**About this task**
Could you copy, exactly as written, every line from the first line of the records through the one containing "C1: 150nF (AGND, N_2) -> 15nF (AGND, N_2)"?

Available records: Begin

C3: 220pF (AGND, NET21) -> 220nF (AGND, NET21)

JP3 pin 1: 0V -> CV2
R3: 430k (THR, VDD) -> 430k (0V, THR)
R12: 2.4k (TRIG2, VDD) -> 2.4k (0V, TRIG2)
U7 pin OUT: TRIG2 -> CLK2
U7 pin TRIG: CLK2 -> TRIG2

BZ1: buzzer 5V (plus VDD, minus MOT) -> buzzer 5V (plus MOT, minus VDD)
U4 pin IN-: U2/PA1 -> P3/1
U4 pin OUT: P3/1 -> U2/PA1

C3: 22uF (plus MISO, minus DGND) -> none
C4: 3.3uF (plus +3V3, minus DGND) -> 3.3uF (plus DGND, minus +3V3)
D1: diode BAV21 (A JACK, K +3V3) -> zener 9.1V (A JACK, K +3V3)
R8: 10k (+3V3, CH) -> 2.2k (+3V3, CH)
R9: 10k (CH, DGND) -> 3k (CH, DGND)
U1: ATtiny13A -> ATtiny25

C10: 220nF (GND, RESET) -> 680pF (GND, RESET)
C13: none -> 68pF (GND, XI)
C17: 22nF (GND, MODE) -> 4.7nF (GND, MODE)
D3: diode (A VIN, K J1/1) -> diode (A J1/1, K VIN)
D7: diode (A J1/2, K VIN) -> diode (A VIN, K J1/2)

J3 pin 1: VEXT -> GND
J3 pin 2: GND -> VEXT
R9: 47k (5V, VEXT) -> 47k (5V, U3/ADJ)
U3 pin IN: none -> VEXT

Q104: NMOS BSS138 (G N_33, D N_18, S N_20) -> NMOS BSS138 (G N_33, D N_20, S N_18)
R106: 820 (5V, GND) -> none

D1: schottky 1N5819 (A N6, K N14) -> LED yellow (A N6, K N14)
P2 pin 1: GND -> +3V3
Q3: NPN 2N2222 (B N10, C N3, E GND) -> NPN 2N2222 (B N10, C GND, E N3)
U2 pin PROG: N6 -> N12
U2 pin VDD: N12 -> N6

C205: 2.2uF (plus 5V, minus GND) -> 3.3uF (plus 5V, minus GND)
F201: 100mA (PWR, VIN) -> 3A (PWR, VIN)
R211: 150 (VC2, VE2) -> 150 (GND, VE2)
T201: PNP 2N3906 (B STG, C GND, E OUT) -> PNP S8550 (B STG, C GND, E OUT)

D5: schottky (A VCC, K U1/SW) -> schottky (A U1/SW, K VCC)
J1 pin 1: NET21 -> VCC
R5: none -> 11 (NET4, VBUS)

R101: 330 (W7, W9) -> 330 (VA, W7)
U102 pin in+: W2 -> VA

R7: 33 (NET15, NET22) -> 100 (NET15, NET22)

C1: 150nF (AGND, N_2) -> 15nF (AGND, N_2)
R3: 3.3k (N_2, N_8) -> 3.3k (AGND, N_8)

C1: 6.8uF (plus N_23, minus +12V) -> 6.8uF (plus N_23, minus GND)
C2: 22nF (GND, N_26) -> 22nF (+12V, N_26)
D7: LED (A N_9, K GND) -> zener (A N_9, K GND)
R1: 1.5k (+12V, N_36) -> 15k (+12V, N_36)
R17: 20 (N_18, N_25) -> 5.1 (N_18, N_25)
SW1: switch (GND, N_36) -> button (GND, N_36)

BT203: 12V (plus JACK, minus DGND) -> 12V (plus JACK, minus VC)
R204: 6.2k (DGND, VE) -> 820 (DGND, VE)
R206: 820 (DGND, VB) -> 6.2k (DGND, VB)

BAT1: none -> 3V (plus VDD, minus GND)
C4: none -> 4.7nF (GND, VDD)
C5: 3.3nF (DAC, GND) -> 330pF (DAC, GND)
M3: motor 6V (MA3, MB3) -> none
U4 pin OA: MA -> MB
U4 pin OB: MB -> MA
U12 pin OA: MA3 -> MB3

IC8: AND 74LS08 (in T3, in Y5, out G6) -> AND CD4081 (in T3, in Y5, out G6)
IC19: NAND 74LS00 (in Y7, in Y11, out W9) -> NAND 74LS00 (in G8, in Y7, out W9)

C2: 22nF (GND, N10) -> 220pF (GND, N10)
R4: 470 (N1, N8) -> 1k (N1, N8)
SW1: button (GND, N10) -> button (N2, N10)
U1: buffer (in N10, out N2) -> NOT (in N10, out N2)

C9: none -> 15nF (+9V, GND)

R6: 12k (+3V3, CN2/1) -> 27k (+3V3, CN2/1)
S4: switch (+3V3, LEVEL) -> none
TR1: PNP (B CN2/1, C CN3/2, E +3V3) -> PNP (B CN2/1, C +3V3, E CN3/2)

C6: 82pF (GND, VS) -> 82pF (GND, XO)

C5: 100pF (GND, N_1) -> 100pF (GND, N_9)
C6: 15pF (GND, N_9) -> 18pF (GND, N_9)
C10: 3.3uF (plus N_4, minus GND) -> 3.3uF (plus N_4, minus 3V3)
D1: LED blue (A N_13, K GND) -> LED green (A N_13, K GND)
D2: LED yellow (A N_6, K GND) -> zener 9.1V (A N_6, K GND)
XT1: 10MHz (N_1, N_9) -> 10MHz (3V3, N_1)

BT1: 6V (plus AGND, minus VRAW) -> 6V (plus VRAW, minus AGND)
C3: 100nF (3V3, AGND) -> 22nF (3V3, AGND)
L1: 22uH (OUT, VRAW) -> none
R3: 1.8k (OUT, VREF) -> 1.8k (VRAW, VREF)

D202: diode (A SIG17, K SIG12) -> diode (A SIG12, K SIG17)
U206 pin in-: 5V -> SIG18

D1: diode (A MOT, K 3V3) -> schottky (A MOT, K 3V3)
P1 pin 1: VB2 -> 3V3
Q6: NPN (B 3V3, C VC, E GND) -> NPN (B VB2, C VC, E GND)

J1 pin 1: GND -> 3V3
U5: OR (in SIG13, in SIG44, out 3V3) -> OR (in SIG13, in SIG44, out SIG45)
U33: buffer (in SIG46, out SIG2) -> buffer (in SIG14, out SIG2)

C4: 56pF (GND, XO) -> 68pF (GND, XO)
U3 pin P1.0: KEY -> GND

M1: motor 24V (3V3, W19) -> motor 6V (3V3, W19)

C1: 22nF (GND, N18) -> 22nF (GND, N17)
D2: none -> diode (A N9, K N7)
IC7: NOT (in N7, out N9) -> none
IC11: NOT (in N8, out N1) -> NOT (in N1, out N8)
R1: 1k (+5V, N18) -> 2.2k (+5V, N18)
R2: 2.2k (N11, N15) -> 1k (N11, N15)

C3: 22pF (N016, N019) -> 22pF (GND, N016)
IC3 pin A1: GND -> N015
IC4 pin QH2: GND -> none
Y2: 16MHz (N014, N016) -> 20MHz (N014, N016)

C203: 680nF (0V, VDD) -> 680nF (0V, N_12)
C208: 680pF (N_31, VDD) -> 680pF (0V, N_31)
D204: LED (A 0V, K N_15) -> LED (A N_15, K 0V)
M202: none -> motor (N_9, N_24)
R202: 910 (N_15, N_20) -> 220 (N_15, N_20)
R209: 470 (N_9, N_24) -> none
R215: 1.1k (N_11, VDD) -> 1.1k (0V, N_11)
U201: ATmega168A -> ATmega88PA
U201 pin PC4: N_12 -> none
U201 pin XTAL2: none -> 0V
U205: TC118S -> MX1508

Available records: End

**Expected answer**
C3: 220pF (AGND, NET21) -> 220nF (AGND, NET21)

JP3 pin 1: 0V -> CV2
R3: 430k (THR, VDD) -> 430k (0V, THR)
R12: 2.4k (TRIG2, VDD) -> 2.4k (0V, TRIG2)
U7 pin OUT: TRIG2 -> CLK2
U7 pin TRIG: CLK2 -> TRIG2

BZ1: buzzer 5V (plus VDD, minus MOT) -> buzzer 5V (plus MOT, minus VDD)
U4 pin IN-: U2/PA1 -> P3/1
U4 pin OUT: P3/1 -> U2/PA1

C3: 22uF (plus MISO, minus DGND) -> none
C4: 3.3uF (plus +3V3, minus DGND) -> 3.3uF (plus DGND, minus +3V3)
D1: diode BAV21 (A JACK, K +3V3) -> zener 9.1V (A JACK, K +3V3)
R8: 10k (+3V3, CH) -> 2.2k (+3V3, CH)
R9: 10k (CH, DGND) -> 3k (CH, DGND)
U1: ATtiny13A -> ATtiny25

C10: 220nF (GND, RESET) -> 680pF (GND, RESET)
C13: none -> 68pF (GND, XI)
C17: 22nF (GND, MODE) -> 4.7nF (GND, MODE)
D3: diode (A VIN, K J1/1) -> diode (A J1/1, K VIN)
D7: diode (A J1/2, K VIN) -> diode (A VIN, K J1/2)

J3 pin 1: VEXT -> GND
J3 pin 2: GND -> VEXT
R9: 47k (5V, VEXT) -> 47k (5V, U3/ADJ)
U3 pin IN: none -> VEXT

Q104: NMOS BSS138 (G N_33, D N_18, S N_20) -> NMOS BSS138 (G N_33, D N_20, S N_18)
R106: 820 (5V, GND) -> none

D1: schottky 1N5819 (A N6, K N14) -> LED yellow (A N6, K N14)
P2 pin 1: GND -> +3V3
Q3: NPN 2N2222 (B N10, C N3, E GND) -> NPN 2N2222 (B N10, C GND, E N3)
U2 pin PROG: N6 -> N12
U2 pin VDD: N12 -> N6

C205: 2.2uF (plus 5V, minus GND) -> 3.3uF (plus 5V, minus GND)
F201: 100mA (PWR, VIN) -> 3A (PWR, VIN)
R211: 150 (VC2, VE2) -> 150 (GND, VE2)
T201: PNP 2N3906 (B STG, C GND, E OUT) -> PNP S8550 (B STG, C GND, E OUT)

D5: schottky (A VCC, K U1/SW) -> schottky (A U1/SW, K VCC)
J1 pin 1: NET21 -> VCC
R5: none -> 11 (NET4, VBUS)

R101: 330 (W7, W9) -> 330 (VA, W7)
U102 pin in+: W2 -> VA

R7: 33 (NET15, NET22) -> 100 (NET15, NET22)

C1: 150nF (AGND, N_2) -> 15nF (AGND, N_2)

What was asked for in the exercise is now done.